> _Task_
Write out each of the following lines word for word, leaving the pictures out of your answer.

> _Records for this exercise_
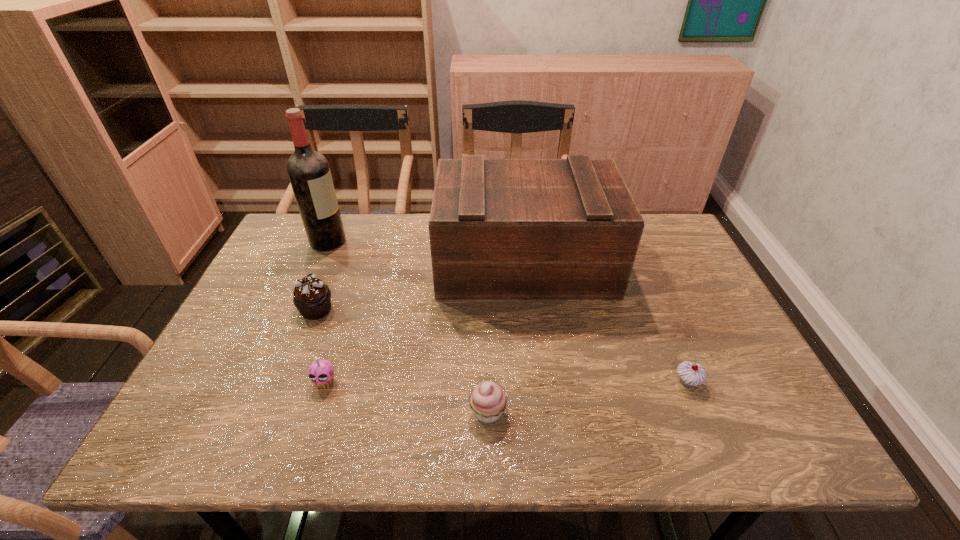
Identify the location of vacant space in between the leftmost cupcake and the second cupcake from right to left. The image size is (960, 540). (402, 361).

Locate an element on the screen. The image size is (960, 540). free spot between the tallest object and the leftmost cupcake is located at coordinates (323, 275).

The image size is (960, 540). Identify the location of free space between the rightmost cupcake and the third object from left to right. (506, 382).

This screenshot has height=540, width=960. In order to click on free space between the rightmost object and the third object from left to right in this screenshot , I will do `click(506, 382)`.

Locate an element on the screen. free spot between the box and the third cupcake from left to right is located at coordinates (506, 337).

At what (x,y) coordinates should I click in order to perform the action: click on the third closest object to the fourth object from right to left. Please return your answer as a coordinate pair (x, y). Looking at the image, I should click on (500, 229).

Identify the location of the fifth closest object to the rightmost cupcake. This screenshot has height=540, width=960. (308, 170).

This screenshot has height=540, width=960. I want to click on the third closest cupcake to the rightmost object, so click(x=312, y=298).

Identify which cupcake is the nearest to the third object from left to right. Please provide its 2D coordinates. Your answer should be formatted as a tuple, i.e. [(x, y)], where the tuple contains the x and y coordinates of a point satisfying the conditions above.

[(312, 298)]

Where is `vacant point that satisfies the following two spatial constraints: 1. on the front-facing side of the liquor; 2. on the back side of the third cupcake from left to right`? This screenshot has height=540, width=960. vacant point that satisfies the following two spatial constraints: 1. on the front-facing side of the liquor; 2. on the back side of the third cupcake from left to right is located at coordinates (254, 412).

> _Answer to this problem_
Identify the location of vacant space in between the leftmost cupcake and the second cupcake from right to left. The image size is (960, 540). (402, 361).

Locate an element on the screen. The image size is (960, 540). free spot between the tallest object and the leftmost cupcake is located at coordinates (323, 275).

The image size is (960, 540). Identify the location of free space between the rightmost cupcake and the third object from left to right. (506, 382).

This screenshot has height=540, width=960. In order to click on free space between the rightmost object and the third object from left to right in this screenshot , I will do `click(506, 382)`.

Locate an element on the screen. free spot between the box and the third cupcake from left to right is located at coordinates (506, 337).

At what (x,y) coordinates should I click in order to perform the action: click on the third closest object to the fourth object from right to left. Please return your answer as a coordinate pair (x, y). Looking at the image, I should click on (500, 229).

Identify the location of the fifth closest object to the rightmost cupcake. This screenshot has height=540, width=960. (308, 170).

This screenshot has height=540, width=960. I want to click on the third closest cupcake to the rightmost object, so click(x=312, y=298).

Identify which cupcake is the nearest to the third object from left to right. Please provide its 2D coordinates. Your answer should be formatted as a tuple, i.e. [(x, y)], where the tuple contains the x and y coordinates of a point satisfying the conditions above.

[(312, 298)]

Where is `vacant point that satisfies the following two spatial constraints: 1. on the front-facing side of the liquor; 2. on the back side of the third cupcake from left to right`? This screenshot has height=540, width=960. vacant point that satisfies the following two spatial constraints: 1. on the front-facing side of the liquor; 2. on the back side of the third cupcake from left to right is located at coordinates (254, 412).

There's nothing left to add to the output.